Gespeicherte Einträge:

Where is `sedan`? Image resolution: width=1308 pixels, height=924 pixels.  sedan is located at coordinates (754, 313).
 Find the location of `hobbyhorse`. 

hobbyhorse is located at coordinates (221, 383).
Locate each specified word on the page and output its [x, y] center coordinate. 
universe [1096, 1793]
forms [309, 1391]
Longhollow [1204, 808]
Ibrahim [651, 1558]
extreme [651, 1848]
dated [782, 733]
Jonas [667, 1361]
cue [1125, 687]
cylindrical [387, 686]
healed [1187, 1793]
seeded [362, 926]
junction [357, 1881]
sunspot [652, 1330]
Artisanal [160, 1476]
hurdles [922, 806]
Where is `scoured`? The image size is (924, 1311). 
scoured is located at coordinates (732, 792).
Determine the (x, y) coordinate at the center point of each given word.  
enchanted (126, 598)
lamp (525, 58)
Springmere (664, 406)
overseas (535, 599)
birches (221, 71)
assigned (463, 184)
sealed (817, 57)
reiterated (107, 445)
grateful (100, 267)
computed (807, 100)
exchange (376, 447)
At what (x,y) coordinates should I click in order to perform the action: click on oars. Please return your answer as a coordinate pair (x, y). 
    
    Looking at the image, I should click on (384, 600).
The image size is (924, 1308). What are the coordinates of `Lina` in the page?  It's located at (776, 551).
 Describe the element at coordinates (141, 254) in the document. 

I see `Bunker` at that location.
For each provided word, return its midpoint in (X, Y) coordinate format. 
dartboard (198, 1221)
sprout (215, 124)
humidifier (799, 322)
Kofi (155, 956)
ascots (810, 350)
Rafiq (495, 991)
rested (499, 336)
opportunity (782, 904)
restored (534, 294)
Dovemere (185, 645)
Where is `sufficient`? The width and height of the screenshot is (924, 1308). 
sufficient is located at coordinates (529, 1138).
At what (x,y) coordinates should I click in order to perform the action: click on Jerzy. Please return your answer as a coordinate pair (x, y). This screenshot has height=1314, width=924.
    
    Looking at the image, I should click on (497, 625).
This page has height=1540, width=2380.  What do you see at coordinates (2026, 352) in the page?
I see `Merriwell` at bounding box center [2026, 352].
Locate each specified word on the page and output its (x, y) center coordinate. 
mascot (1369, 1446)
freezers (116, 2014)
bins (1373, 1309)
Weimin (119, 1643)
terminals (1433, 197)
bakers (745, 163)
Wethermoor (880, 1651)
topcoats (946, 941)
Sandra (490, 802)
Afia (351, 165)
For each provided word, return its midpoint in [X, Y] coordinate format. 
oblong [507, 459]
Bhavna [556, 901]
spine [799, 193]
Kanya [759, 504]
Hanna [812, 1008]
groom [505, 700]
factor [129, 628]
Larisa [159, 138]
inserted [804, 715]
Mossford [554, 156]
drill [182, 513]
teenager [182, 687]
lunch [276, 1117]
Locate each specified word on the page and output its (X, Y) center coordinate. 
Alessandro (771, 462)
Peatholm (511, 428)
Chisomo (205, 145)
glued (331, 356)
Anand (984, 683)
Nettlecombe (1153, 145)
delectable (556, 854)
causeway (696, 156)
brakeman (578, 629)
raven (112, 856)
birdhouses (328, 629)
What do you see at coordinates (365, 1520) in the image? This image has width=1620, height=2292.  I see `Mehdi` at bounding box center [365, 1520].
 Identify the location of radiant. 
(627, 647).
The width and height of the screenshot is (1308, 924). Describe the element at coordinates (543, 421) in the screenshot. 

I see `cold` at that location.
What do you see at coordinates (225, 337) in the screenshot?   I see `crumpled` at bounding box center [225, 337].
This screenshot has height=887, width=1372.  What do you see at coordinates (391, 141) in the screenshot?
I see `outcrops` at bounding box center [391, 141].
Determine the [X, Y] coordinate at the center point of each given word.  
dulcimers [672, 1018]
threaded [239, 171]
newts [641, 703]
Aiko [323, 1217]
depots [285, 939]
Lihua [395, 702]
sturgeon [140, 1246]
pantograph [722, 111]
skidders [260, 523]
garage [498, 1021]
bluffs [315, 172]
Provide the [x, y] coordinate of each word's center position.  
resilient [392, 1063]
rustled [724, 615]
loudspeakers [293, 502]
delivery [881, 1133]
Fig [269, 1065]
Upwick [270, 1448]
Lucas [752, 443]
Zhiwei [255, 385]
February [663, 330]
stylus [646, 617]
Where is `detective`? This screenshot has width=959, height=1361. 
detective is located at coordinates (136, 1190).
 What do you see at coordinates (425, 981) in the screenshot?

Aufgabenstellung: Kannst du sämtliche Einträge oben Zeile für Zeile als nummerierte Liste ausgeben und dabei die Leerzeilen weglassen?

Erledigte Aufgabe:
1. Where is `sedan`? Image resolution: width=1308 pixels, height=924 pixels.  sedan is located at coordinates (754, 313).
2.  Find the location of `hobbyhorse`. 
3. hobbyhorse is located at coordinates (221, 383).
4. Locate each specified word on the page and output its [x, y] center coordinate. 
5. universe [1096, 1793]
6. forms [309, 1391]
7. Longhollow [1204, 808]
8. Ibrahim [651, 1558]
9. extreme [651, 1848]
10. dated [782, 733]
11. Jonas [667, 1361]
12. cue [1125, 687]
13. cylindrical [387, 686]
14. healed [1187, 1793]
15. seeded [362, 926]
16. junction [357, 1881]
17. sunspot [652, 1330]
18. Artisanal [160, 1476]
19. hurdles [922, 806]
20. Where is `scoured`? The image size is (924, 1311). 
21. scoured is located at coordinates (732, 792).
22. Determine the (x, y) coordinate at the center point of each given word.  
23. enchanted (126, 598)
24. lamp (525, 58)
25. Springmere (664, 406)
26. overseas (535, 599)
27. birches (221, 71)
28. assigned (463, 184)
29. sealed (817, 57)
30. reiterated (107, 445)
31. grateful (100, 267)
32. computed (807, 100)
33. exchange (376, 447)
34. At what (x,y) coordinates should I click in order to perform the action: click on oars. Please return your answer as a coordinate pair (x, y). 
35.     Looking at the image, I should click on (384, 600).
36. The image size is (924, 1308). What are the coordinates of `Lina` in the page?  It's located at (776, 551).
37.  Describe the element at coordinates (141, 254) in the document. 
38. I see `Bunker` at that location.
39. For each provided word, return its midpoint in (X, Y) coordinate format. 
40. dartboard (198, 1221)
41. sprout (215, 124)
42. humidifier (799, 322)
43. Kofi (155, 956)
44. ascots (810, 350)
45. Rafiq (495, 991)
46. rested (499, 336)
47. opportunity (782, 904)
48. restored (534, 294)
49. Dovemere (185, 645)
50. Where is `sufficient`? The width and height of the screenshot is (924, 1308). 
51. sufficient is located at coordinates (529, 1138).
52. At what (x,y) coordinates should I click in order to perform the action: click on Jerzy. Please return your answer as a coordinate pair (x, y). This screenshot has height=1314, width=924.
53.     Looking at the image, I should click on (497, 625).
54. This page has height=1540, width=2380.  What do you see at coordinates (2026, 352) in the page?
55. I see `Merriwell` at bounding box center [2026, 352].
56. Locate each specified word on the page and output its (x, y) center coordinate. 
57. mascot (1369, 1446)
58. freezers (116, 2014)
59. bins (1373, 1309)
60. Weimin (119, 1643)
61. terminals (1433, 197)
62. bakers (745, 163)
63. Wethermoor (880, 1651)
64. topcoats (946, 941)
65. Sandra (490, 802)
66. Afia (351, 165)
67. For each provided word, return its midpoint in [X, Y] coordinate format. 
68. oblong [507, 459]
69. Bhavna [556, 901]
70. spine [799, 193]
71. Kanya [759, 504]
72. Hanna [812, 1008]
73. groom [505, 700]
74. factor [129, 628]
75. Larisa [159, 138]
76. inserted [804, 715]
77. Mossford [554, 156]
78. drill [182, 513]
79. teenager [182, 687]
80. lunch [276, 1117]
81. Locate each specified word on the page and output its (X, Y) center coordinate. 
82. Alessandro (771, 462)
83. Peatholm (511, 428)
84. Chisomo (205, 145)
85. glued (331, 356)
86. Anand (984, 683)
87. Nettlecombe (1153, 145)
88. delectable (556, 854)
89. causeway (696, 156)
90. brakeman (578, 629)
91. raven (112, 856)
92. birdhouses (328, 629)
93. What do you see at coordinates (365, 1520) in the image? This image has width=1620, height=2292.  I see `Mehdi` at bounding box center [365, 1520].
94.  Identify the location of radiant. 
95. (627, 647).
96. The width and height of the screenshot is (1308, 924). Describe the element at coordinates (543, 421) in the screenshot. 
97. I see `cold` at that location.
98. What do you see at coordinates (225, 337) in the screenshot?   I see `crumpled` at bounding box center [225, 337].
99. This screenshot has height=887, width=1372.  What do you see at coordinates (391, 141) in the screenshot?
100. I see `outcrops` at bounding box center [391, 141].
101. Determine the [X, Y] coordinate at the center point of each given word.  
102. dulcimers [672, 1018]
103. threaded [239, 171]
104. newts [641, 703]
105. Aiko [323, 1217]
106. depots [285, 939]
107. Lihua [395, 702]
108. sturgeon [140, 1246]
109. pantograph [722, 111]
110. skidders [260, 523]
111. garage [498, 1021]
112. bluffs [315, 172]
113. Provide the [x, y] coordinate of each word's center position.  
114. resilient [392, 1063]
115. rustled [724, 615]
116. loudspeakers [293, 502]
117. delivery [881, 1133]
118. Fig [269, 1065]
119. Upwick [270, 1448]
120. Lucas [752, 443]
121. Zhiwei [255, 385]
122. February [663, 330]
123. stylus [646, 617]
124. Where is `detective`? This screenshot has width=959, height=1361. 
125. detective is located at coordinates (136, 1190).
126.  What do you see at coordinates (425, 981) in the screenshot?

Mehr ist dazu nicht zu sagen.